> **Description of the task**: Could you transcribe exactly the lines below, from the line with "C1: 3.3uF (plus" through the line with "U1: NAND (in", and nothing else, leaving out the pictures?

[Version comparison data]
--
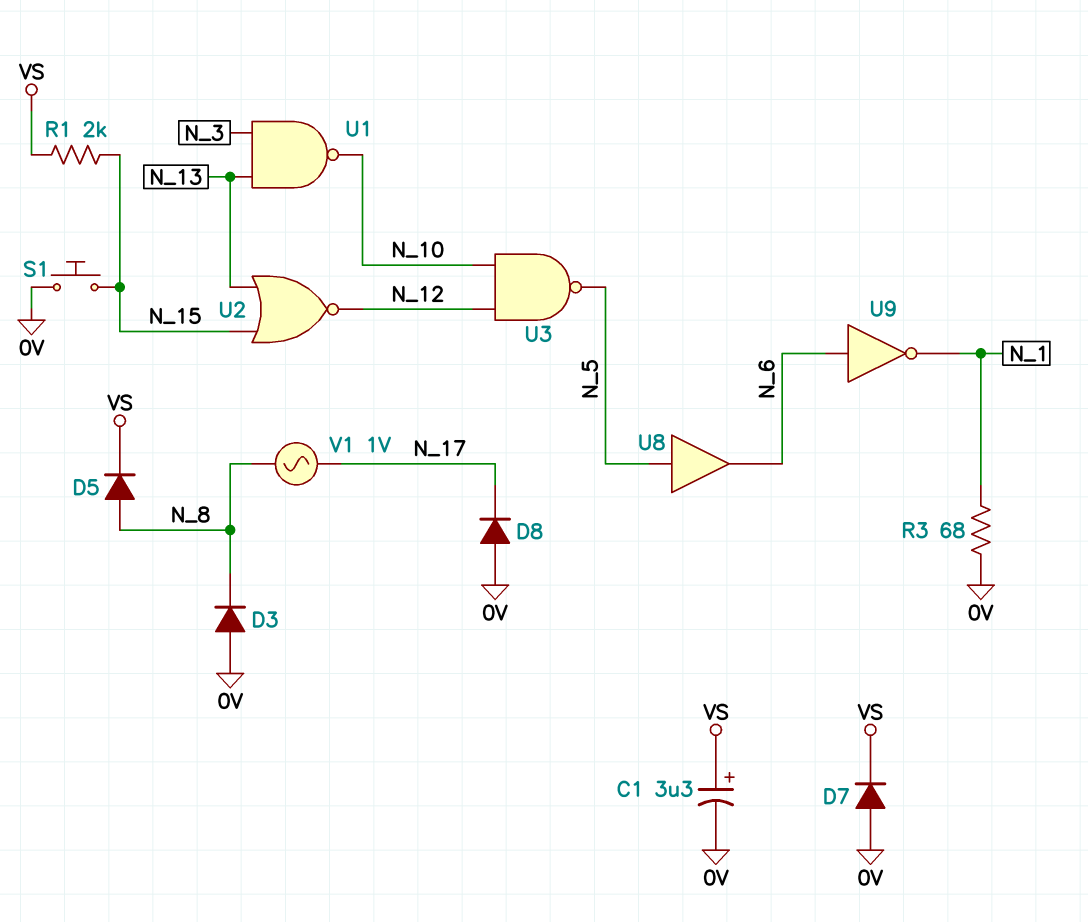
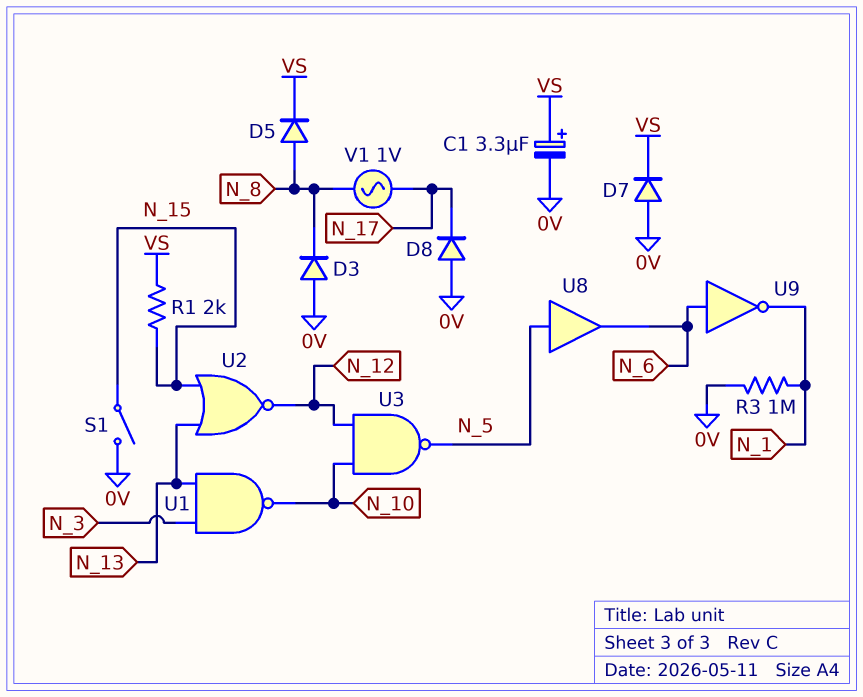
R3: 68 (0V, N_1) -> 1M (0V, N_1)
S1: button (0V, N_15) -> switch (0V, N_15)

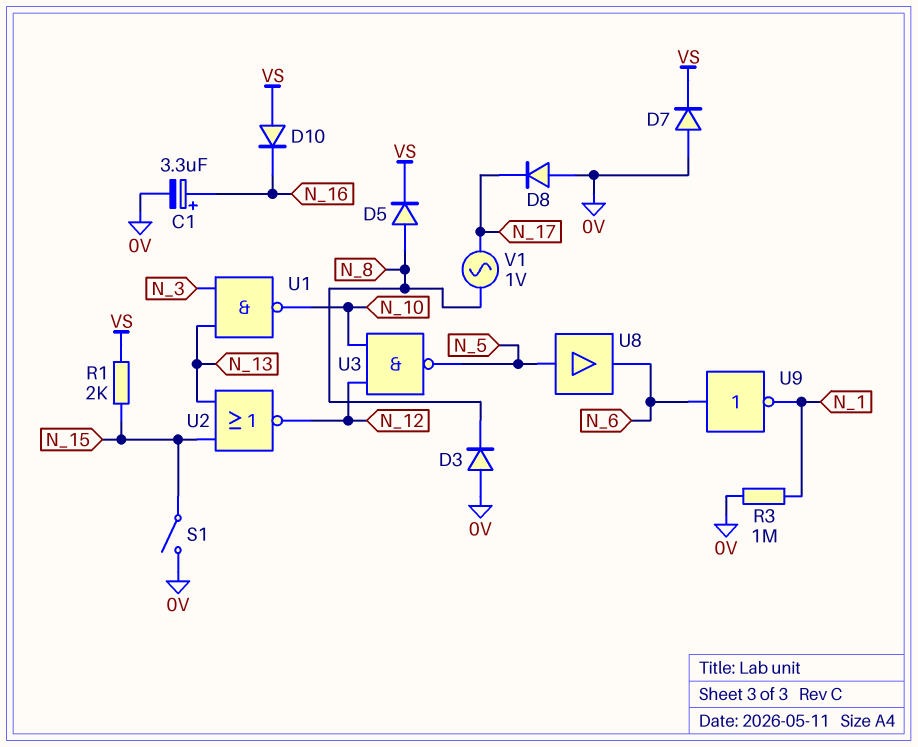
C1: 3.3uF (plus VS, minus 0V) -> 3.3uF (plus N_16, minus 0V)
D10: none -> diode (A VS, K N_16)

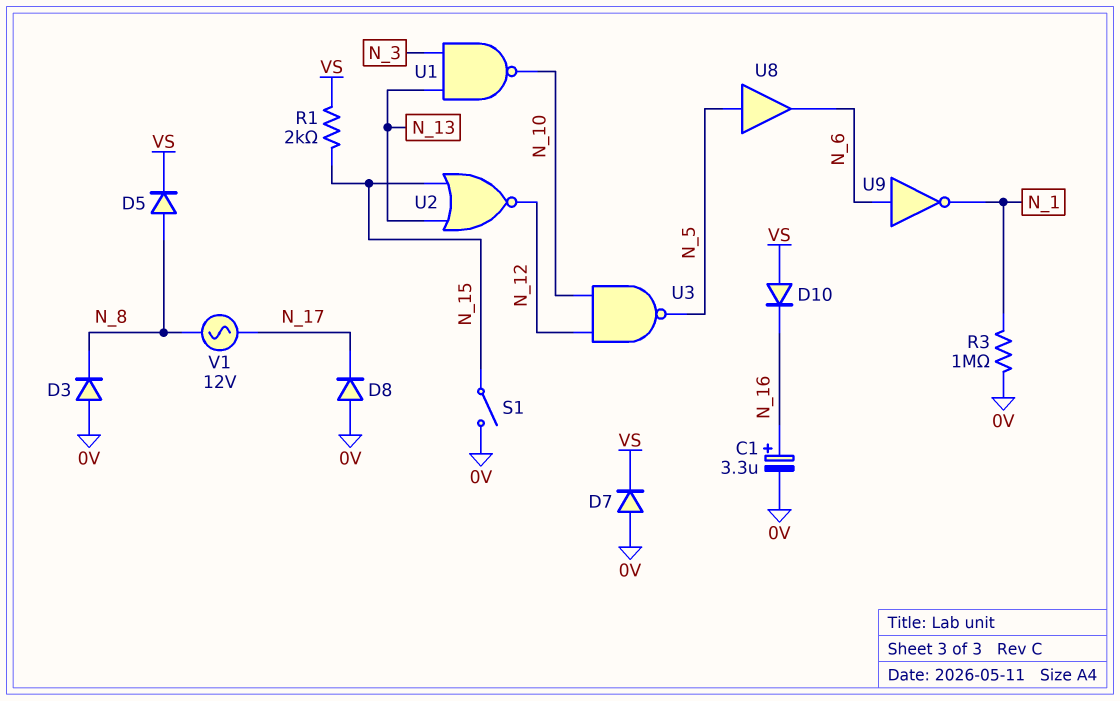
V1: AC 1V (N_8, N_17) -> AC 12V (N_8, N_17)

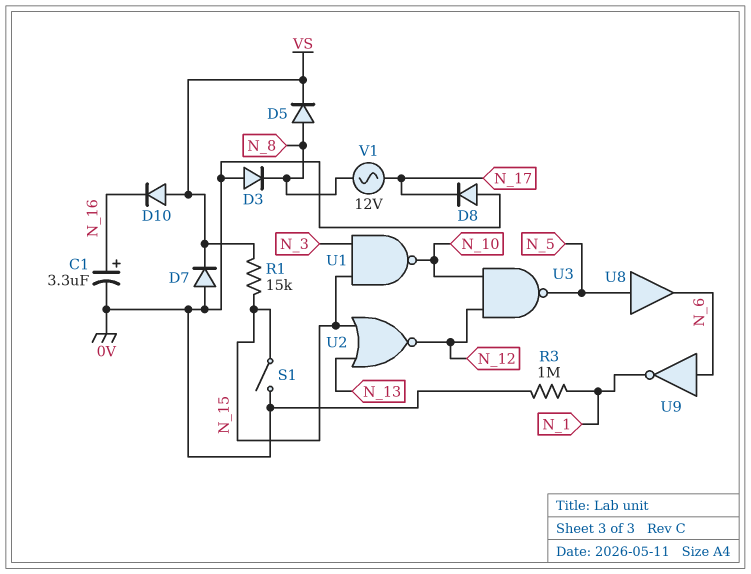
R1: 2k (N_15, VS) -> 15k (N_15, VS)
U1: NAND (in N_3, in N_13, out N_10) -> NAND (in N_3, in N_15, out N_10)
--
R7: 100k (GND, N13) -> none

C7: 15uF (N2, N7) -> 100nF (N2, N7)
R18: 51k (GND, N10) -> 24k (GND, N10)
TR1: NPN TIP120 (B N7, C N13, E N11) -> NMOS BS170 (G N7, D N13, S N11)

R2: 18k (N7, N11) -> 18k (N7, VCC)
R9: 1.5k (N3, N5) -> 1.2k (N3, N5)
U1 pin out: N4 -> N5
--
> **Solution to this exercise**:
C1: 3.3uF (plus VS, minus 0V) -> 3.3uF (plus N_16, minus 0V)
D10: none -> diode (A VS, K N_16)

V1: AC 1V (N_8, N_17) -> AC 12V (N_8, N_17)

R1: 2k (N_15, VS) -> 15k (N_15, VS)
U1: NAND (in N_3, in N_13, out N_10) -> NAND (in N_3, in N_15, out N_10)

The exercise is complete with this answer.